- **Exercise details**
Could you repeat, word for word, only the lines from the one containing "red phone: 1 -> 3" through the final line of the records below?

- **Task input**
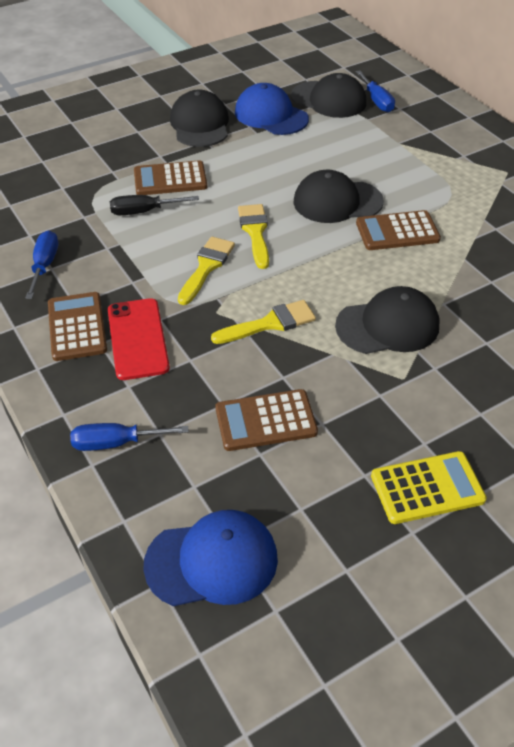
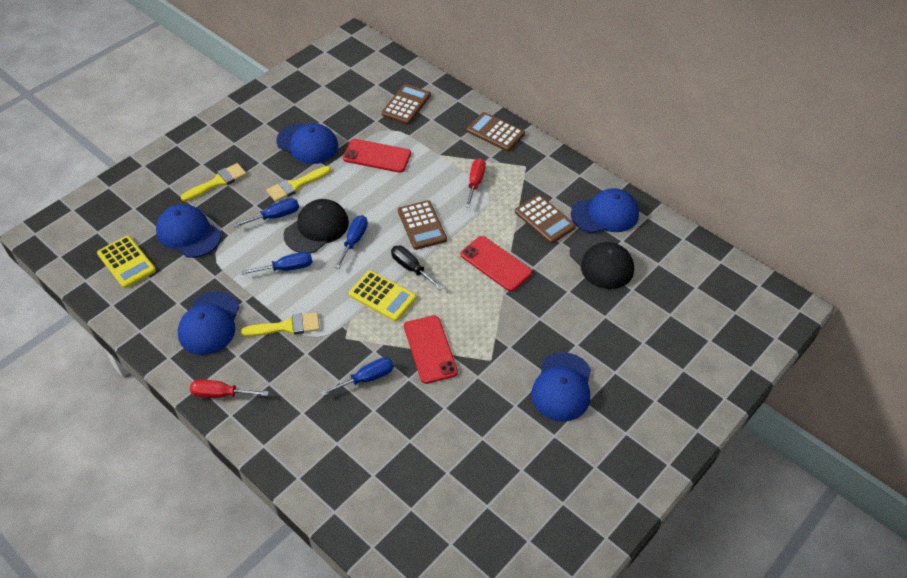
black cap: 4 -> 2
blue cap: 2 -> 5
blue screwdriver: 3 -> 4
red phone: 1 -> 3
red screwdriver: 0 -> 2
yellow calculator: 1 -> 2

- **Task response**
red phone: 1 -> 3
red screwdriver: 0 -> 2
yellow calculator: 1 -> 2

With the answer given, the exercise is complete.